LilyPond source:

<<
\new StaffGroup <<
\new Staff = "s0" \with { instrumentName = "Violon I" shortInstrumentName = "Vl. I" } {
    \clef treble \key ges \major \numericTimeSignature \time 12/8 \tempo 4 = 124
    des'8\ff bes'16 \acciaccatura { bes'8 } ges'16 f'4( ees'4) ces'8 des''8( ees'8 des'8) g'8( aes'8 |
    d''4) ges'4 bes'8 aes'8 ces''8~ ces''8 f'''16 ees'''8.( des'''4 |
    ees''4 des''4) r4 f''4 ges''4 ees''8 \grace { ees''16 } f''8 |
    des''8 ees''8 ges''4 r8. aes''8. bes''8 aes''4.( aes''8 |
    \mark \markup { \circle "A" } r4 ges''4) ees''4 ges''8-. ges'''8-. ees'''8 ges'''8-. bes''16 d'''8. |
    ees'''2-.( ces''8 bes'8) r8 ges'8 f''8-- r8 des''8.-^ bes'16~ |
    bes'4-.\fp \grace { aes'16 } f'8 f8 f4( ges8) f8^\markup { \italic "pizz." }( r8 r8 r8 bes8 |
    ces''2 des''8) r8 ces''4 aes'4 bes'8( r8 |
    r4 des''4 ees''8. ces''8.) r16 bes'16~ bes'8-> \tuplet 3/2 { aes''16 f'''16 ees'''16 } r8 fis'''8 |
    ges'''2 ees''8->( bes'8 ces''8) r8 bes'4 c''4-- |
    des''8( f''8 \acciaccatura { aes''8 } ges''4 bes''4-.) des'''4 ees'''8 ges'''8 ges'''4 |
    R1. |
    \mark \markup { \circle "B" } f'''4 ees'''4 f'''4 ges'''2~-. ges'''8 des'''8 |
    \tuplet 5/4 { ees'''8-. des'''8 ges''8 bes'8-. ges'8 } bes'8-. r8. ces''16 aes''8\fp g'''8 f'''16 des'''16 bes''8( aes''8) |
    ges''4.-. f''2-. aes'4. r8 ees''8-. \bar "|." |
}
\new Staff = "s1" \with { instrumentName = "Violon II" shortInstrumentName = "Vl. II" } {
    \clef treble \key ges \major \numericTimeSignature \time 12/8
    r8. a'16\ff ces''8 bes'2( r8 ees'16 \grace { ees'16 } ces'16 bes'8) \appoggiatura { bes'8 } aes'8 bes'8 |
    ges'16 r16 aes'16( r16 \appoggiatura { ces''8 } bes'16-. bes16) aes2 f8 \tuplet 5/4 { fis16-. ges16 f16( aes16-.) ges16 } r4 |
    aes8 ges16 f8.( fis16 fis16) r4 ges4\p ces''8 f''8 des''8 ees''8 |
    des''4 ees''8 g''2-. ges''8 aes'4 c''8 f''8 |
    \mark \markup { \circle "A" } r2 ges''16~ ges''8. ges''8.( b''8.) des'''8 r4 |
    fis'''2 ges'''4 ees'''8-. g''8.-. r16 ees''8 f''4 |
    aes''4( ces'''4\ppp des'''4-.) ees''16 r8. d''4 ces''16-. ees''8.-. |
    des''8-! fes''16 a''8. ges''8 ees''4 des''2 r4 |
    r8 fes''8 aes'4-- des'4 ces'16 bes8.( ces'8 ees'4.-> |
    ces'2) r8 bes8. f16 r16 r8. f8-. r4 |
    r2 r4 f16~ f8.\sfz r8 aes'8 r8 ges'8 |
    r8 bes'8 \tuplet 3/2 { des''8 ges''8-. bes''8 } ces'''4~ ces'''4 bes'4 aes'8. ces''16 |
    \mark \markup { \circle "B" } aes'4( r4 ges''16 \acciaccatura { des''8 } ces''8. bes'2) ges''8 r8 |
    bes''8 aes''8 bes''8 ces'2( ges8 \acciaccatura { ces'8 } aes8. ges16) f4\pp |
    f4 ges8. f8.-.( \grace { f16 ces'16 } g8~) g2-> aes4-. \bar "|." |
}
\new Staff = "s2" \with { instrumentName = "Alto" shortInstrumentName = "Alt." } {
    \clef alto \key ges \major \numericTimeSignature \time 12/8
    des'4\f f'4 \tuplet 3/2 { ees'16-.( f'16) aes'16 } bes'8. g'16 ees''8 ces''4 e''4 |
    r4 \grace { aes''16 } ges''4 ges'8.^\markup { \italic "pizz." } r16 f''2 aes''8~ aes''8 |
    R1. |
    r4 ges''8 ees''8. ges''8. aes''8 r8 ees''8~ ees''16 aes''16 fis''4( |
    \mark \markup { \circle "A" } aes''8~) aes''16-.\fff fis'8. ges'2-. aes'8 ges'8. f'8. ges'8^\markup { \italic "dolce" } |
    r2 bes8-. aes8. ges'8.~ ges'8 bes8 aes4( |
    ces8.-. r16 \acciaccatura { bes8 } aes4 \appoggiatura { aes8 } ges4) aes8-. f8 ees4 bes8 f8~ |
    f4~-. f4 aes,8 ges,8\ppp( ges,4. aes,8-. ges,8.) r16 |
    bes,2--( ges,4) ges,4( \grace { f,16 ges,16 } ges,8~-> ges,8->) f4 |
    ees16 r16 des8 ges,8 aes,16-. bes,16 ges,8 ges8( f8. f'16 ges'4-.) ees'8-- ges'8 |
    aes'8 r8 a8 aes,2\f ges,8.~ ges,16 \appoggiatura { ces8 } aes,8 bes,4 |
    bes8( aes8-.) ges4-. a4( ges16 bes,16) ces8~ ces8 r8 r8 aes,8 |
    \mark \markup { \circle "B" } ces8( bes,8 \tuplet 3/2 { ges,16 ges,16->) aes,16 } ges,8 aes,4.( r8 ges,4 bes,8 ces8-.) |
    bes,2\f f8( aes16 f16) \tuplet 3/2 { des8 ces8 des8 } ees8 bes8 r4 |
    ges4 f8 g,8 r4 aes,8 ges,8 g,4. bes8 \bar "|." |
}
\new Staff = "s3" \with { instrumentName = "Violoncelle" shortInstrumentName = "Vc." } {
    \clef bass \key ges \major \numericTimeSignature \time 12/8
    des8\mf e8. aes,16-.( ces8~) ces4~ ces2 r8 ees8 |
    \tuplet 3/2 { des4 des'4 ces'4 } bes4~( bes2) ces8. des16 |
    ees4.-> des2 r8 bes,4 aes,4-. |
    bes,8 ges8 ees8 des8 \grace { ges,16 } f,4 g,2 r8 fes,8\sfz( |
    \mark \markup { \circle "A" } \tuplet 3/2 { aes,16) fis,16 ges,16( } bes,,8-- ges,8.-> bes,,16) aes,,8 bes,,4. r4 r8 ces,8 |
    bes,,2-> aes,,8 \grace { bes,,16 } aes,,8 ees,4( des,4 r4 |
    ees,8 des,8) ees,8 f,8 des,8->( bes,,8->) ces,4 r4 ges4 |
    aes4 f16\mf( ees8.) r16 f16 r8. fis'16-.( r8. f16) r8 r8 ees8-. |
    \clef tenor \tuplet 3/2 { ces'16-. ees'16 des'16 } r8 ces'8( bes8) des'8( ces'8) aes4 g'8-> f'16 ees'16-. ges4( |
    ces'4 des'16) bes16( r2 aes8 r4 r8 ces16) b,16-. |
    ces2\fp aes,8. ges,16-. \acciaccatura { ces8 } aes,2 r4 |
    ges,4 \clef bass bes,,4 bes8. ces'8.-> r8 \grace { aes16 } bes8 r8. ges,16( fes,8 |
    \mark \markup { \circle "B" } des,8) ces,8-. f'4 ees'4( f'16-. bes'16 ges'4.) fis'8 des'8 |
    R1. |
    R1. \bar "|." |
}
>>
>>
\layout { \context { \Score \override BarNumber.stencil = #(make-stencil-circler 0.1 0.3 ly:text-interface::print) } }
--------------------
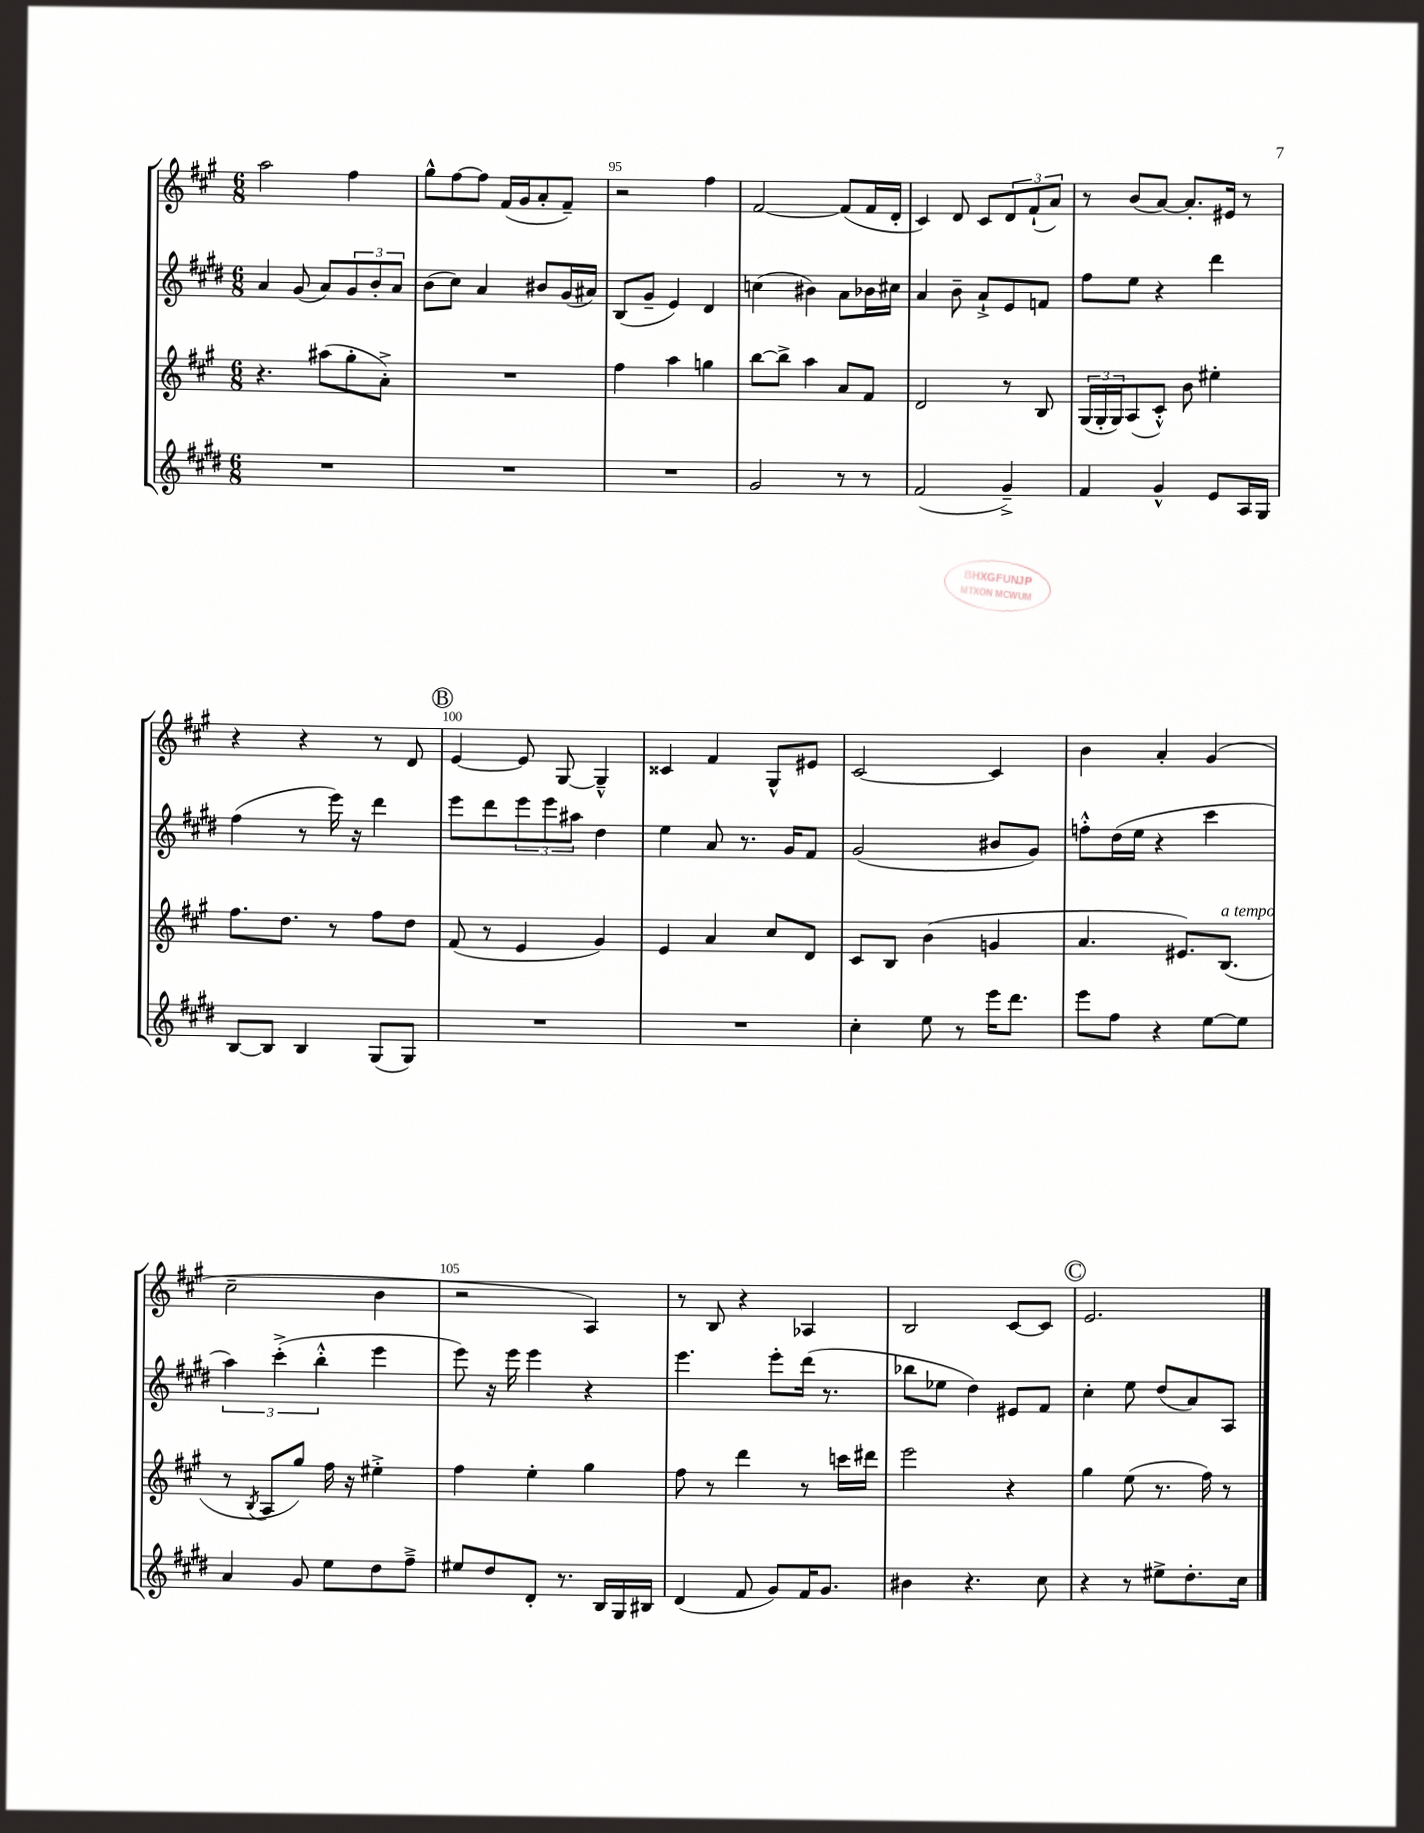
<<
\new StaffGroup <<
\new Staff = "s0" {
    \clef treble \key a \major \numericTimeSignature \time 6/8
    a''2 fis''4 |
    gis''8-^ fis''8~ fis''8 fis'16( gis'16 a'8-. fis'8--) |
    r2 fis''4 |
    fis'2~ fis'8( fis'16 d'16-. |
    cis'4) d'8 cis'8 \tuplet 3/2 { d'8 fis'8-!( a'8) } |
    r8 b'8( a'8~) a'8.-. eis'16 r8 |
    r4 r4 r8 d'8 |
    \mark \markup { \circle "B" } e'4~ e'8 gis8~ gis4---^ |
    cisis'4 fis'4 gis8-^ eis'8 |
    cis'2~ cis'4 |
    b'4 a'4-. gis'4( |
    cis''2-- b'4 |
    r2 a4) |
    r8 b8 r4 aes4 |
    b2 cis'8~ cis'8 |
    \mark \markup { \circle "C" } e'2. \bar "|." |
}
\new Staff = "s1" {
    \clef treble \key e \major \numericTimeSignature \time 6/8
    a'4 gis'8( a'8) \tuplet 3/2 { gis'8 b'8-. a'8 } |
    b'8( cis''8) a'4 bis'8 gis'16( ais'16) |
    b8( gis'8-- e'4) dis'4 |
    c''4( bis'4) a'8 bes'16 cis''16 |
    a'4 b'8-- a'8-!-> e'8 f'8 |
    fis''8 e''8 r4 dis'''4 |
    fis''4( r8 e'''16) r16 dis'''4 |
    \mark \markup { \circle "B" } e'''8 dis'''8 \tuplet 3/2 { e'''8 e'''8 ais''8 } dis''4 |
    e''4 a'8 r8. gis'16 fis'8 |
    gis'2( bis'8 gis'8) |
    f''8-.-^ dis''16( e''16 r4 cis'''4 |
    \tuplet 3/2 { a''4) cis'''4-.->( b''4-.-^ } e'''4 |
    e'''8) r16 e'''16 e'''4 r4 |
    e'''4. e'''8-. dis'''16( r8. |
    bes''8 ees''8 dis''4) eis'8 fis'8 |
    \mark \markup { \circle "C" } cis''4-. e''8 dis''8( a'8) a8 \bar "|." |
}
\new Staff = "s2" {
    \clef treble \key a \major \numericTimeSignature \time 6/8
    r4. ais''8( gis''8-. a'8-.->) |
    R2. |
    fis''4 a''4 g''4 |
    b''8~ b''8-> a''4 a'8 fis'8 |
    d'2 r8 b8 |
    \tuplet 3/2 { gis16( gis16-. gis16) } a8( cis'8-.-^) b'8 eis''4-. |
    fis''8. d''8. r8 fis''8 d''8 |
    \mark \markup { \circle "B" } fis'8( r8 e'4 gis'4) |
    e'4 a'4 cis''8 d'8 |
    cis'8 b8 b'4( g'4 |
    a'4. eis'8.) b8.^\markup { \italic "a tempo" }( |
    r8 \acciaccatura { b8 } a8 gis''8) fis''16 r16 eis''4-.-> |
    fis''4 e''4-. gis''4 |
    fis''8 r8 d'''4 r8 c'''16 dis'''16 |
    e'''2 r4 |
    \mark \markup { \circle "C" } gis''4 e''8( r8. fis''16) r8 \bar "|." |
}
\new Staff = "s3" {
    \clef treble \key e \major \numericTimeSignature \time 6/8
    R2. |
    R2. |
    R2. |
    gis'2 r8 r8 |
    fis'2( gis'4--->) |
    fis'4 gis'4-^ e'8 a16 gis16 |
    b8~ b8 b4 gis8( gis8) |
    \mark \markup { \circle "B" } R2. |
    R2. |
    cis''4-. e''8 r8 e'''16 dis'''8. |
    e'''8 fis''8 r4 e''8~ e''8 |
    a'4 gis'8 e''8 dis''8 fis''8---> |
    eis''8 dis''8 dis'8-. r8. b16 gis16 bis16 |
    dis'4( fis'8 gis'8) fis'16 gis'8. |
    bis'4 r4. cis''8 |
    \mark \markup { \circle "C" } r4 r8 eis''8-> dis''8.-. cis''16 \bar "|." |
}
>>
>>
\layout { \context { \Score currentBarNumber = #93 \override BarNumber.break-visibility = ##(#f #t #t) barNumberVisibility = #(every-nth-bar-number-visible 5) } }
--------------------
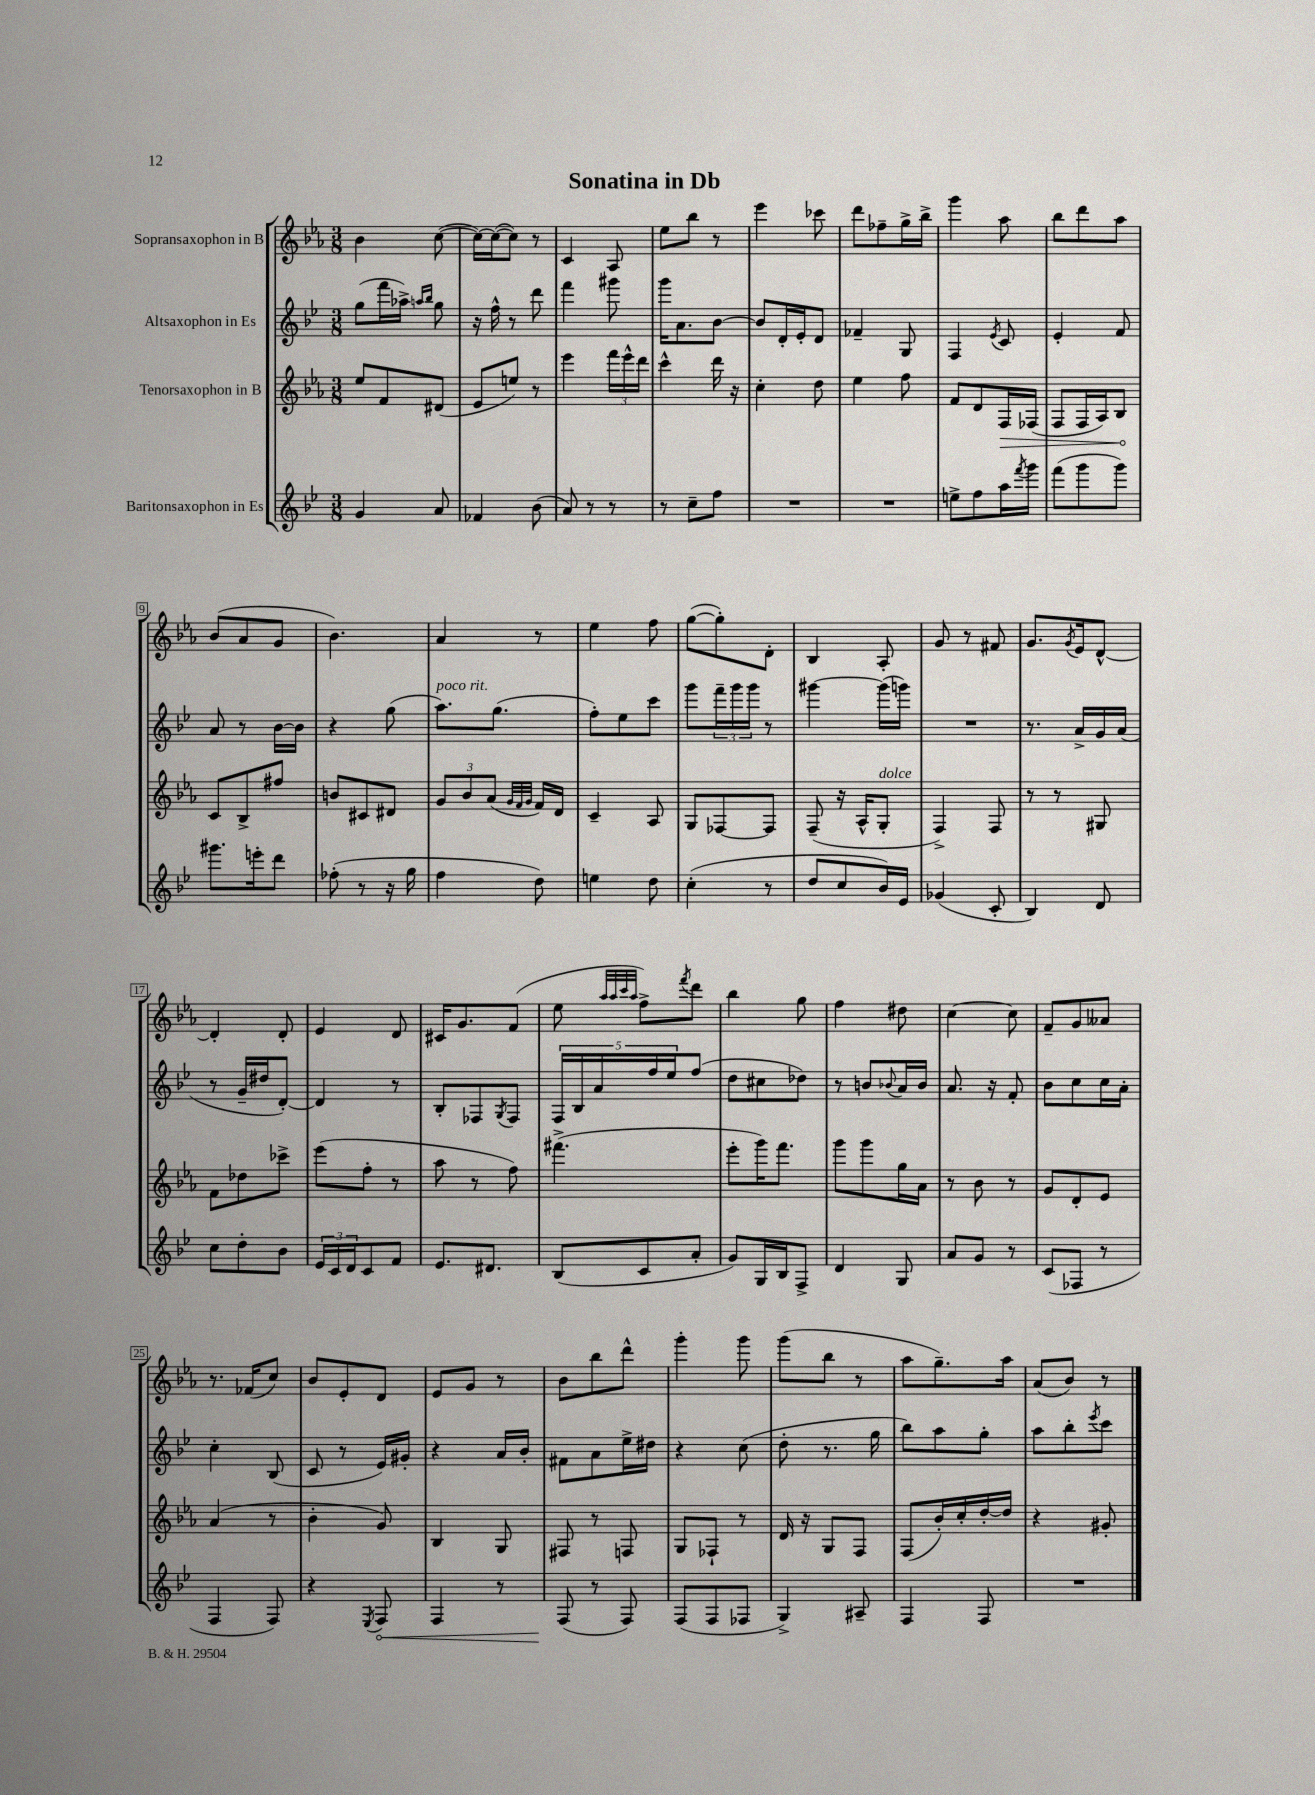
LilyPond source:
--------------------
Set task:
Show each line of the records above that contains the string "grace". Treat uppercase and lowercase letters as distinct.

Correct output:
    ees''4 des''4) r4 f''4 ges''4 ees''8 \grace { ees''16 } f''8 |
    bes'4-.\fp \grace { aes'16 } f'8 f8 f4( ges8) f8^\markup { \italic "pizz." }( r8 r8 r8 bes8 |
    r8. a'16\ff ces''8 bes'2( r8 ees'16 \grace { ees'16 } ces'16 bes'8) \appoggiatura { bes'8 } aes'8 bes'8 |
    f4 ges8. f8.-.( \grace { f16 ces'16 } g8~) g2-> aes4-. \bar "|." |
    r4 \grace { aes''16 } ges''4 ges'8.^\markup { \italic "pizz." } r16 f''2 aes''8~ aes''8 |
    bes,2--( ges,4) ges,4( \grace { f,16 ges,16 } ges,8~-> ges,8->) f4 |
    bes,8 ges8 ees8 des8 \grace { ges,16 } f,4 g,2 r8 fes,8\sfz( |
    bes,,2-> aes,,8 \grace { bes,,16 } aes,,8 ees,4( des,4 r4 |
    ges,4 \clef bass bes,,4 bes8. ces'8.-> r8 \grace { aes16 } bes8 r8. ges,16( fes,8 |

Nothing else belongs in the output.